_What you should do_
Pick each line containing "cube" out of the records.

_Exercise materials_
================================

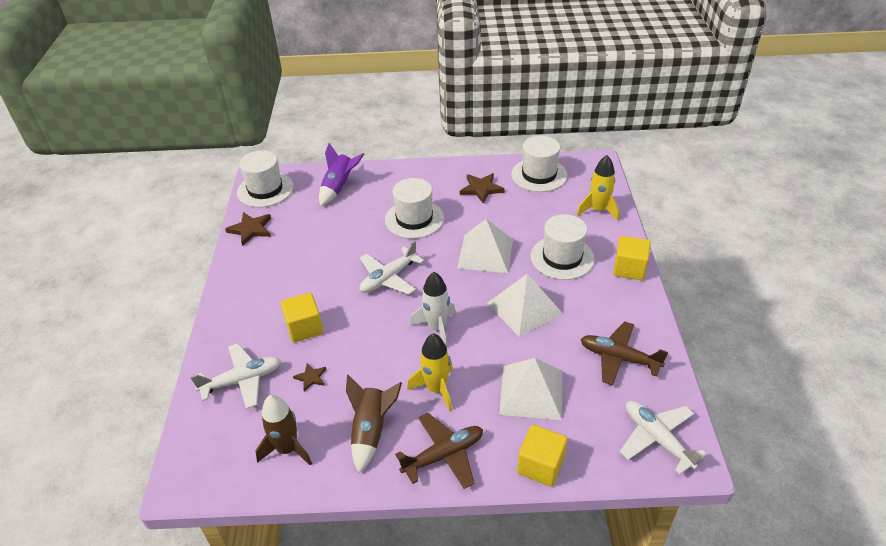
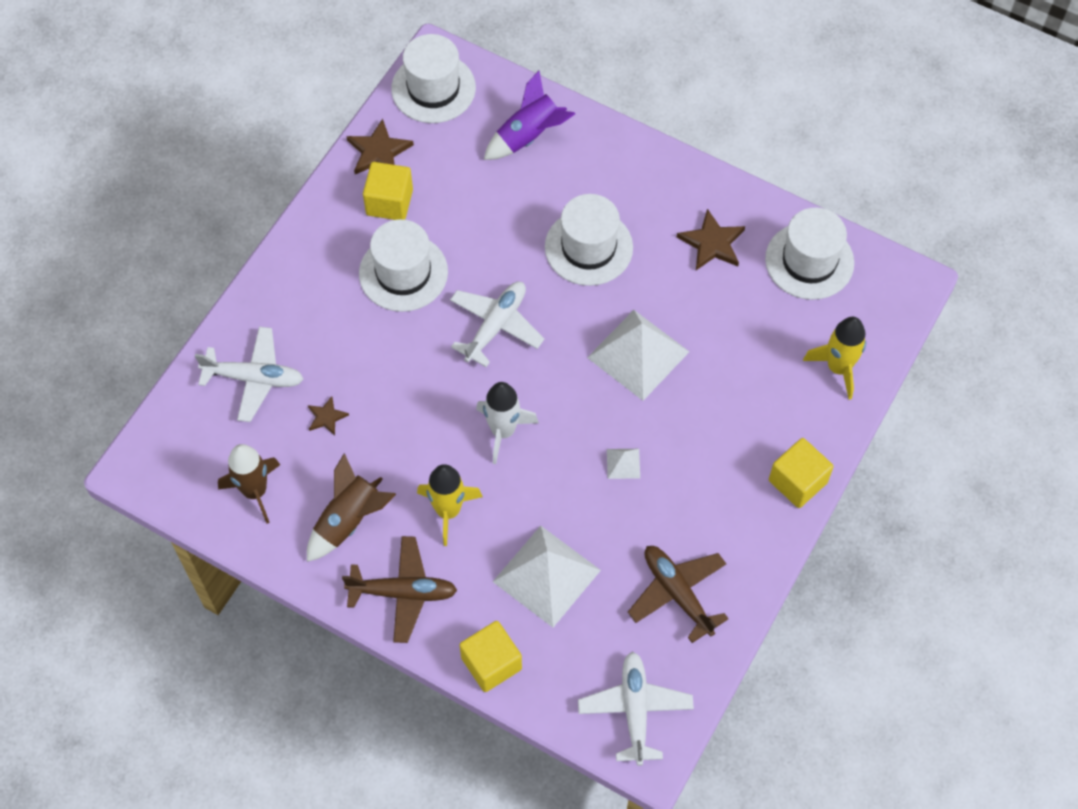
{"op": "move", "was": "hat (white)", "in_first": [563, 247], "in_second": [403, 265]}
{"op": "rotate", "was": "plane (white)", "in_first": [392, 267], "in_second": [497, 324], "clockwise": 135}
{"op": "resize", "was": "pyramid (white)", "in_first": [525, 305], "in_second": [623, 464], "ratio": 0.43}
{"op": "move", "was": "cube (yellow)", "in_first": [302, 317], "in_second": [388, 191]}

================================

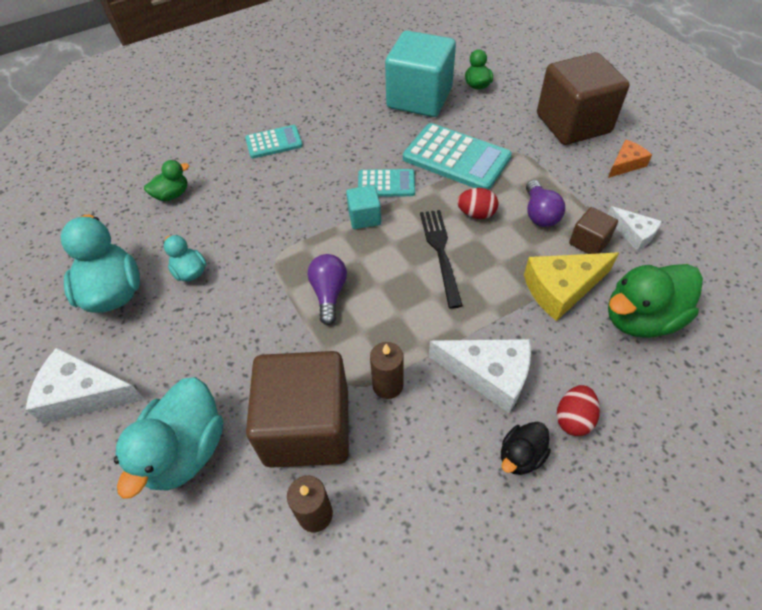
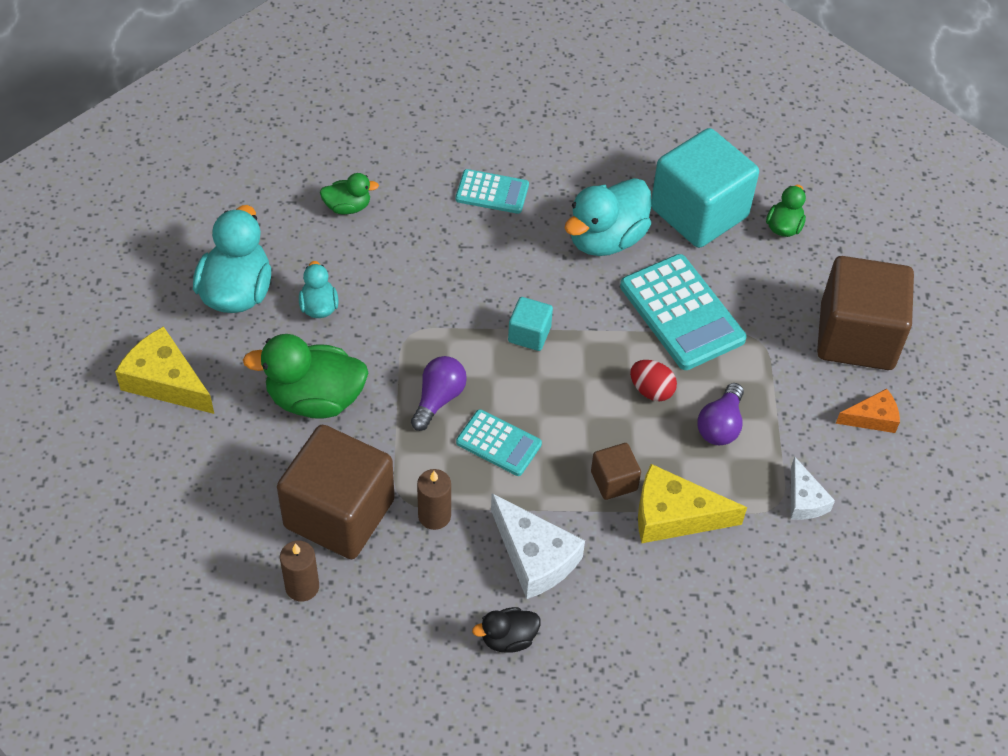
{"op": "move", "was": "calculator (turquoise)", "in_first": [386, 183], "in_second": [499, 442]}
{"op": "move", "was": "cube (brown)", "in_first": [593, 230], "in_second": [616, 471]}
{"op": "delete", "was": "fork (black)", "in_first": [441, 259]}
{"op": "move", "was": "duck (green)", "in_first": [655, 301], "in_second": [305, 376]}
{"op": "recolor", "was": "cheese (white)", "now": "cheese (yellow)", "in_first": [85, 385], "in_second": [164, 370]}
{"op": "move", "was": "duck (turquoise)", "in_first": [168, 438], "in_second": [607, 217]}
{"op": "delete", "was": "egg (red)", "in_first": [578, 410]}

================================

_Task response_
{"op": "move", "was": "cube (yellow)", "in_first": [302, 317], "in_second": [388, 191]}
{"op": "move", "was": "cube (brown)", "in_first": [593, 230], "in_second": [616, 471]}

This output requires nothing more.